What you are asked to do: Whenever a line in the listing contains "BARO", copy that line.

***** Data records

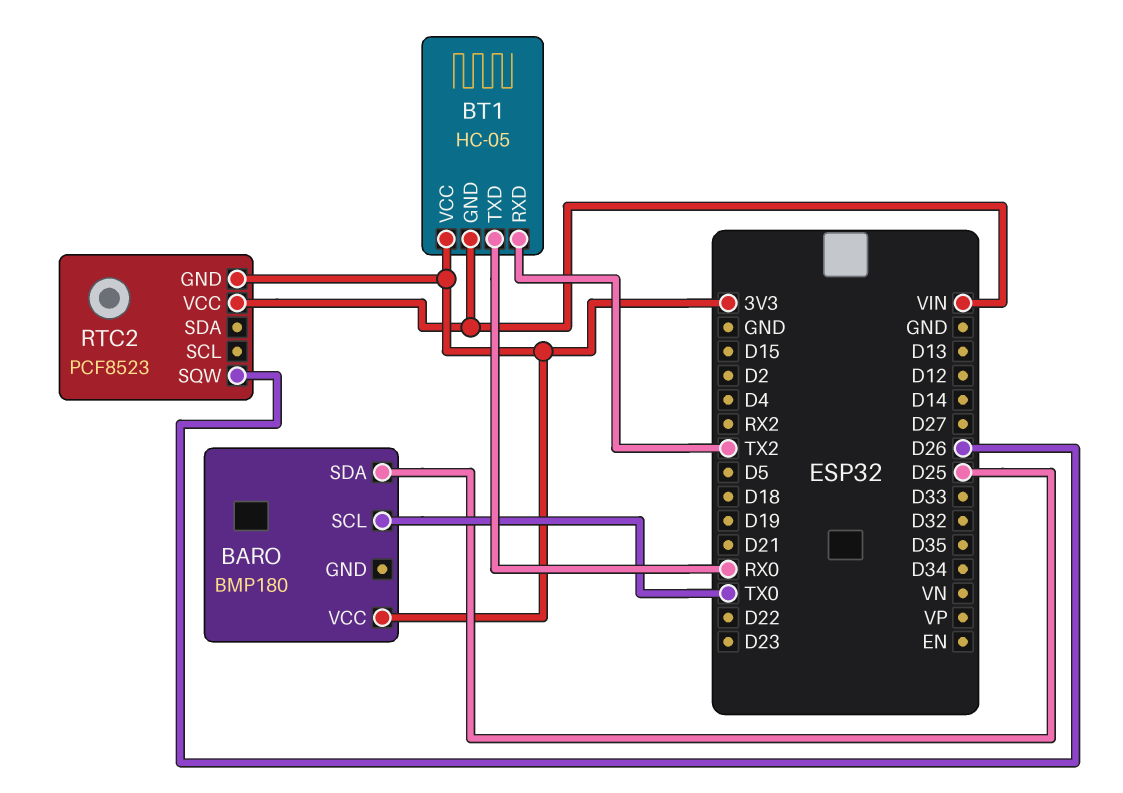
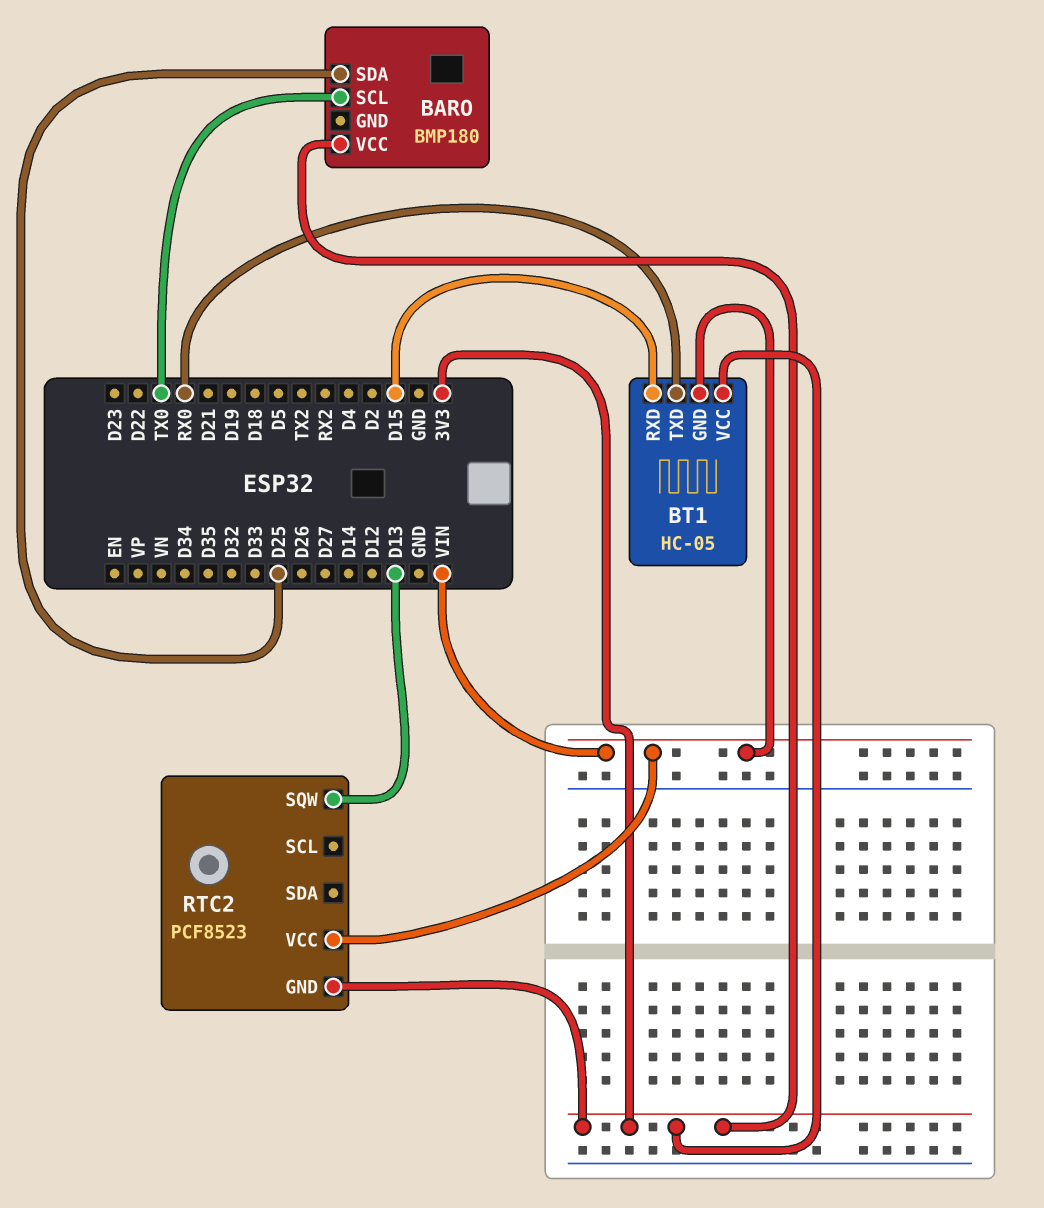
BT1 pin RXD: TX2 -> D15
RTC2 pin SQW: D26 -> D13

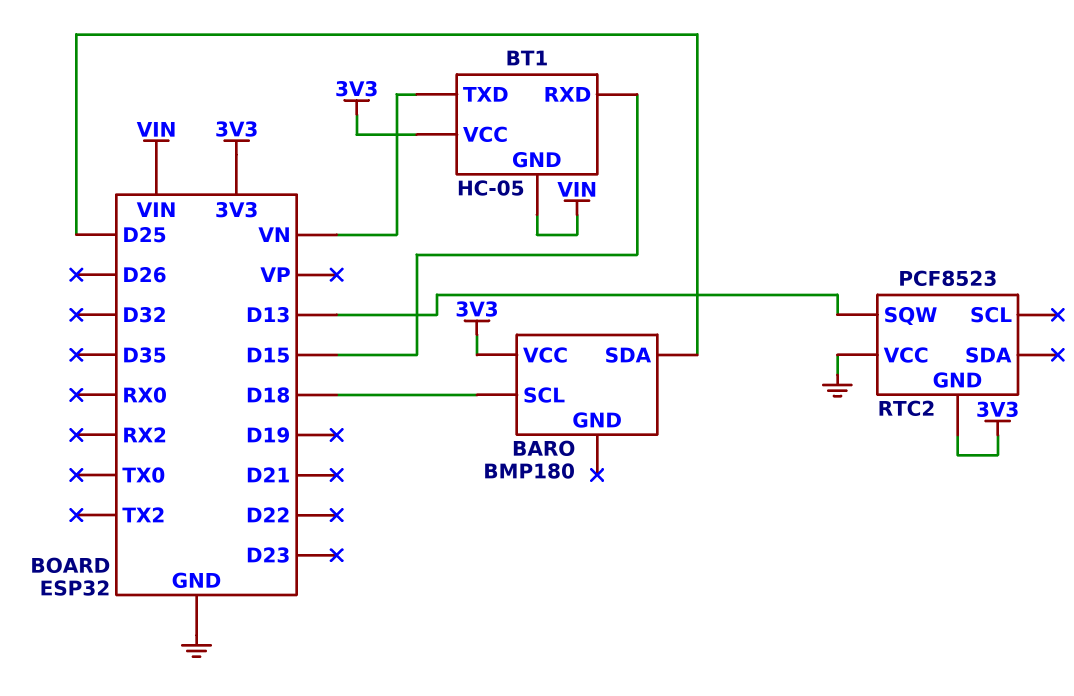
BARO pin SCL: TX0 -> D18
BT1 pin TXD: RX0 -> VN
RTC2 pin VCC: VIN -> GND

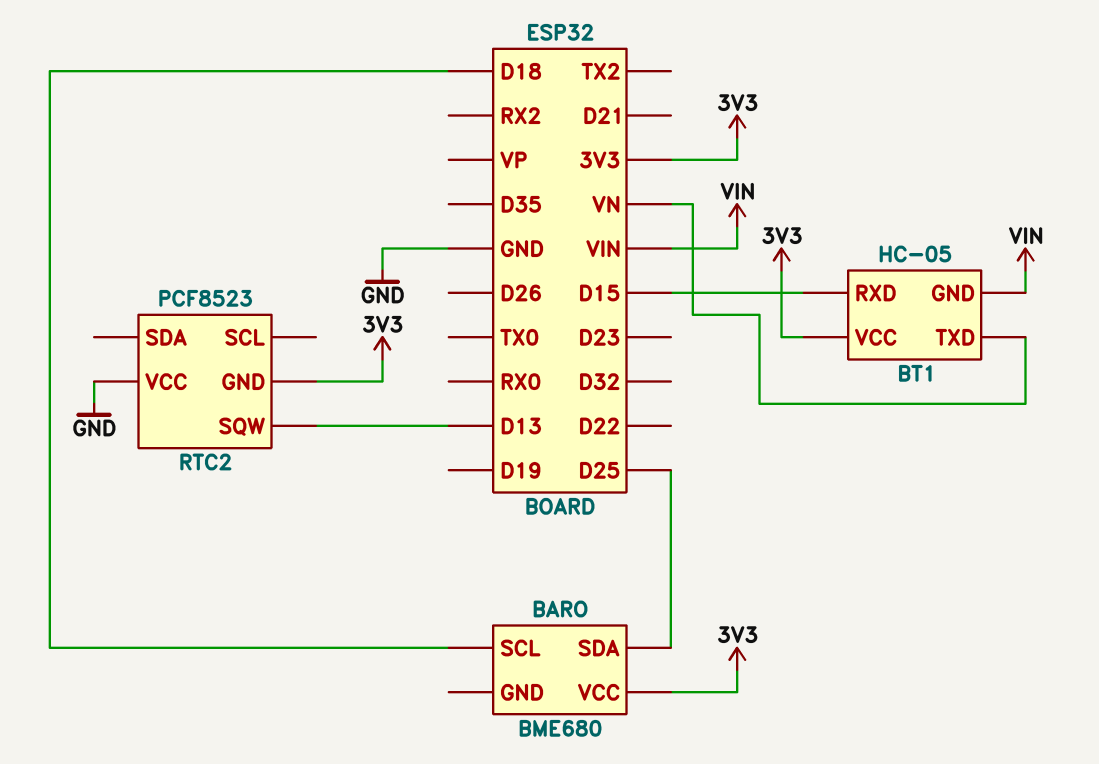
BARO: BMP180 -> BME680

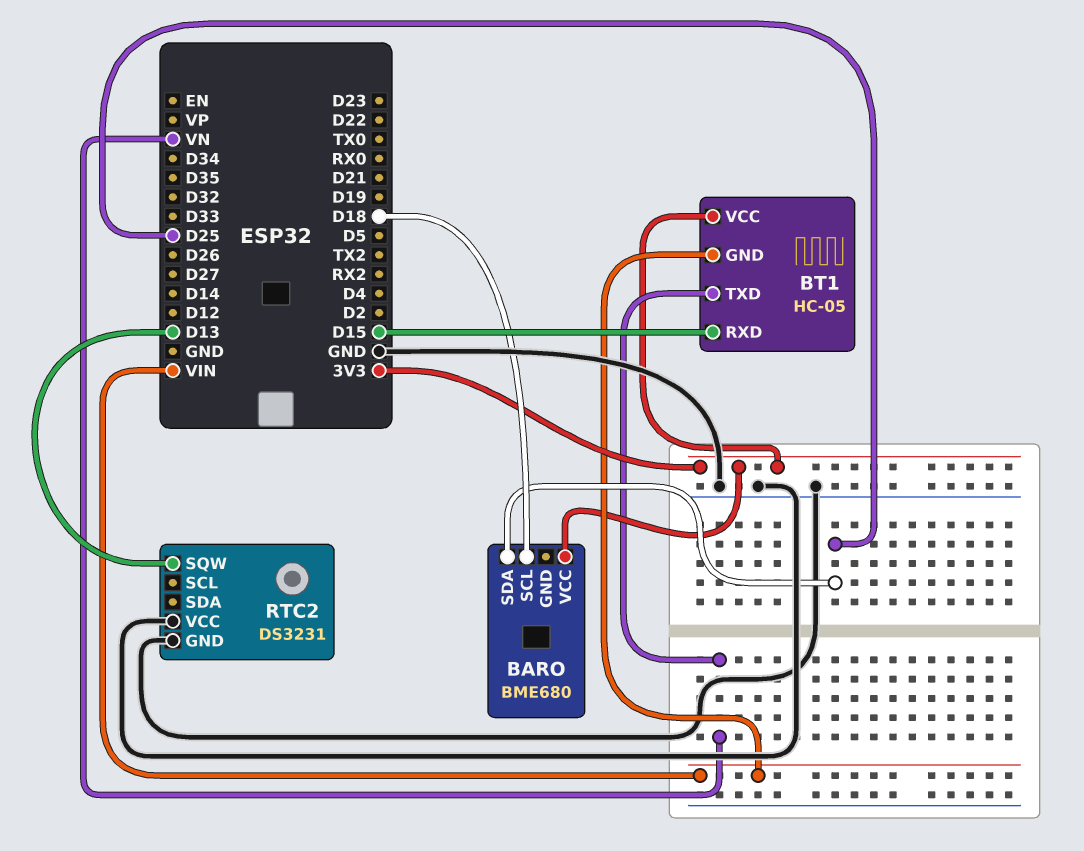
RTC2: PCF8523 -> DS3231
RTC2 pin GND: 3V3 -> GND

**********

Problem solution:
BARO pin SCL: TX0 -> D18
BARO: BMP180 -> BME680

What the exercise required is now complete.